_ACTIVITY_
Copy each line from the records below in which the word "none" is found.

_Content revision data_

▬▬▬▬▬▬▬▬▬▬

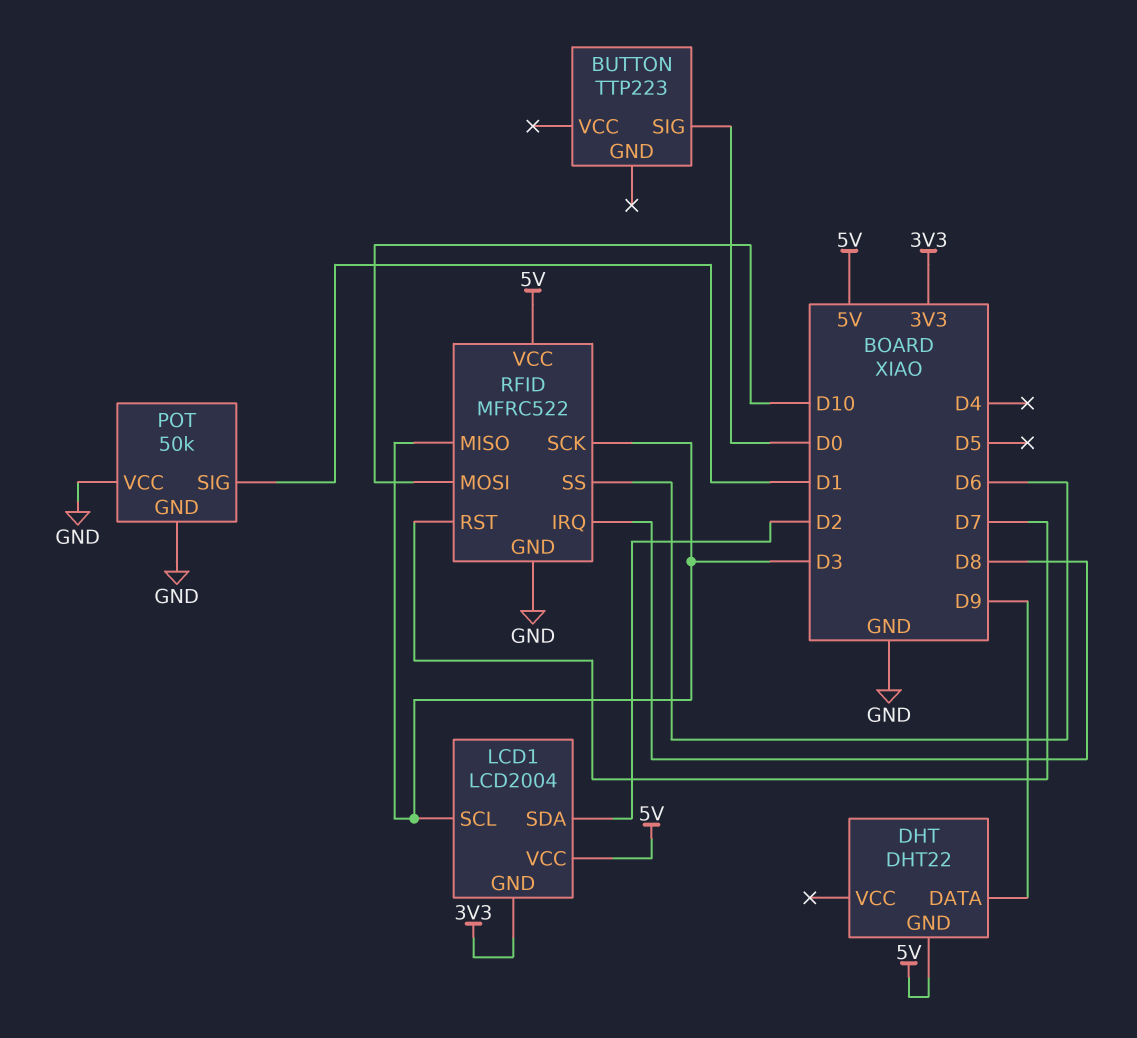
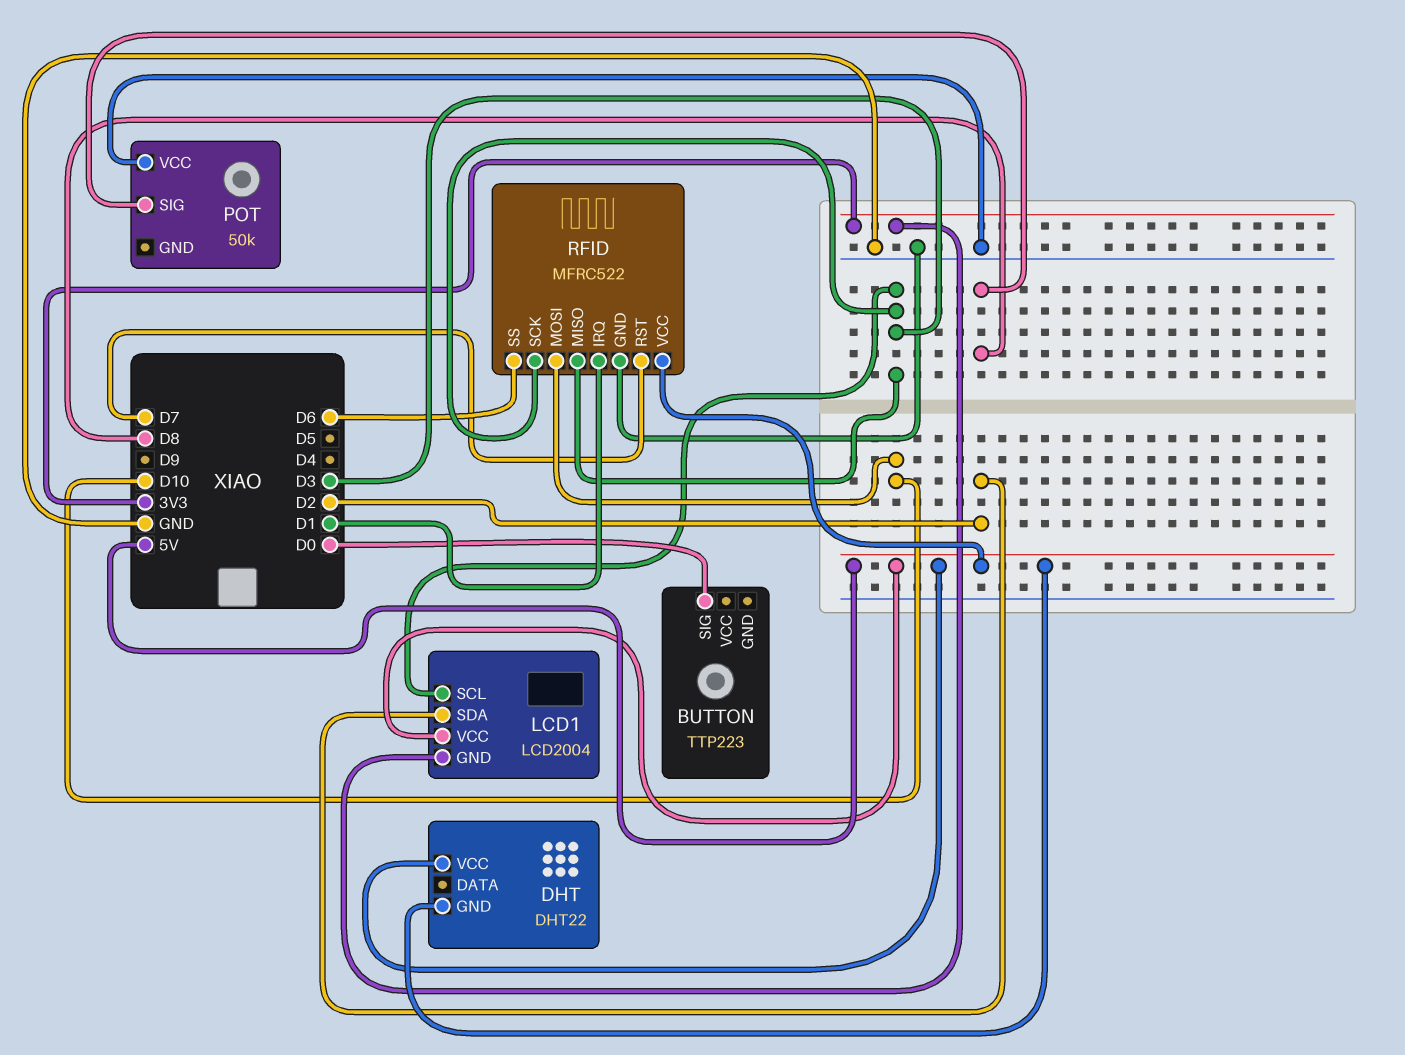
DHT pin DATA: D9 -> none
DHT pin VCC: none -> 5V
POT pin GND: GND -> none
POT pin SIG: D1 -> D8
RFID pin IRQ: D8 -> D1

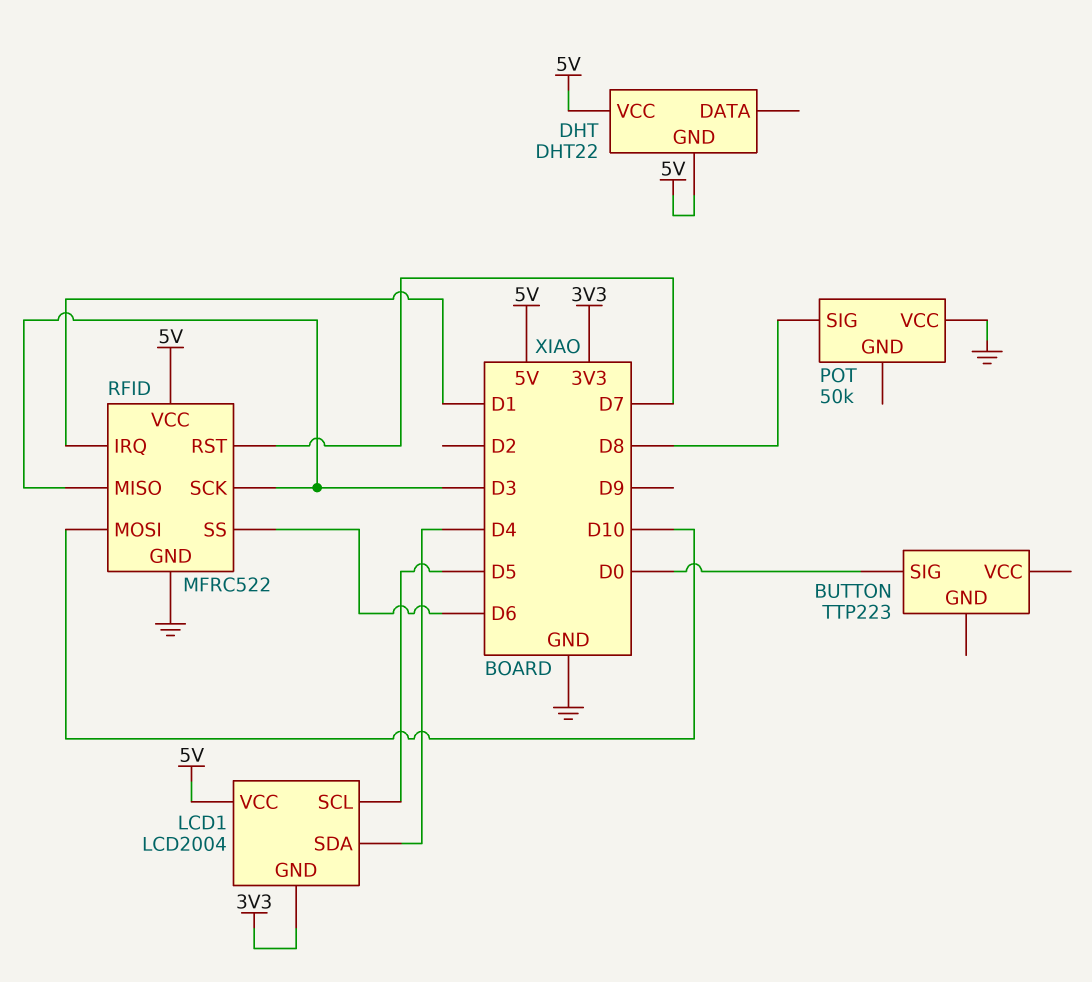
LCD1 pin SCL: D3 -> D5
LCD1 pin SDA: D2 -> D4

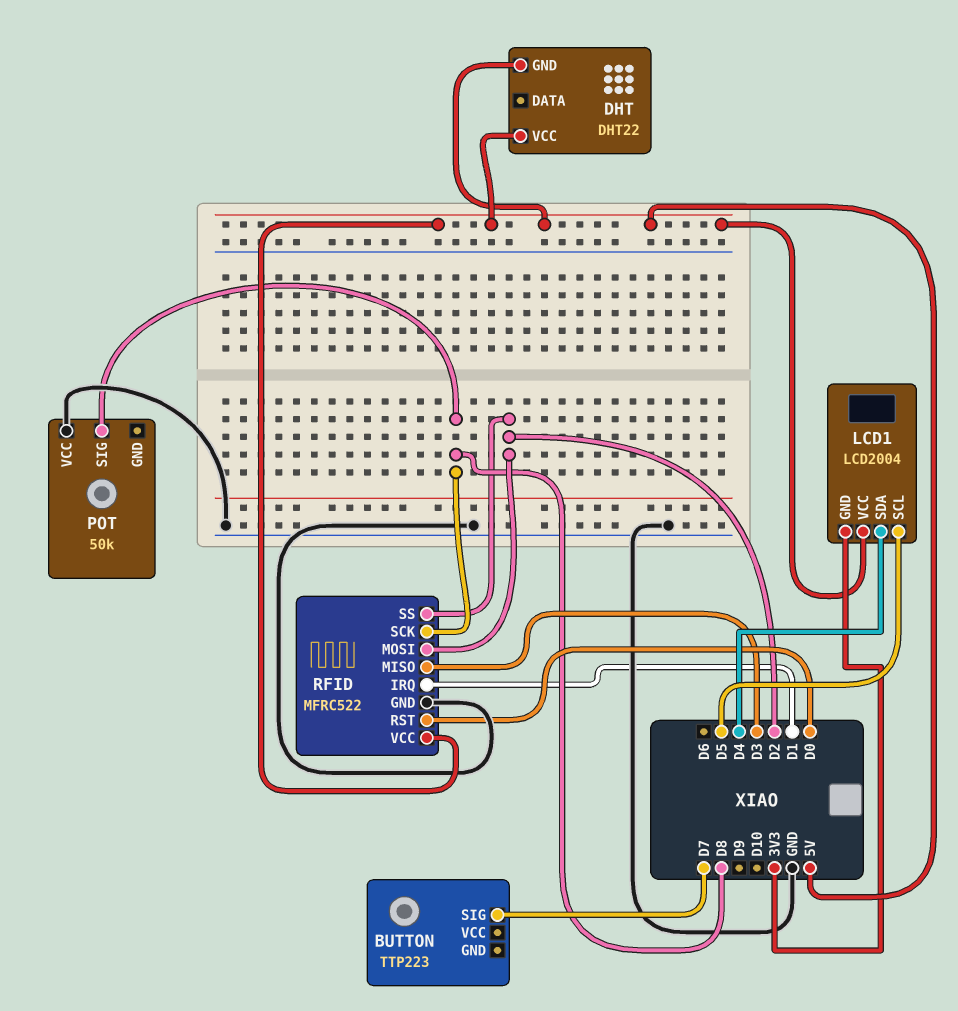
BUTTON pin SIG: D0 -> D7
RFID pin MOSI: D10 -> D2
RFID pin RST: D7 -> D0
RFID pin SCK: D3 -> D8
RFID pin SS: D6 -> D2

▬▬▬▬▬▬▬▬▬▬

_RESPONSE BOX_
DHT pin DATA: D9 -> none
DHT pin VCC: none -> 5V
POT pin GND: GND -> none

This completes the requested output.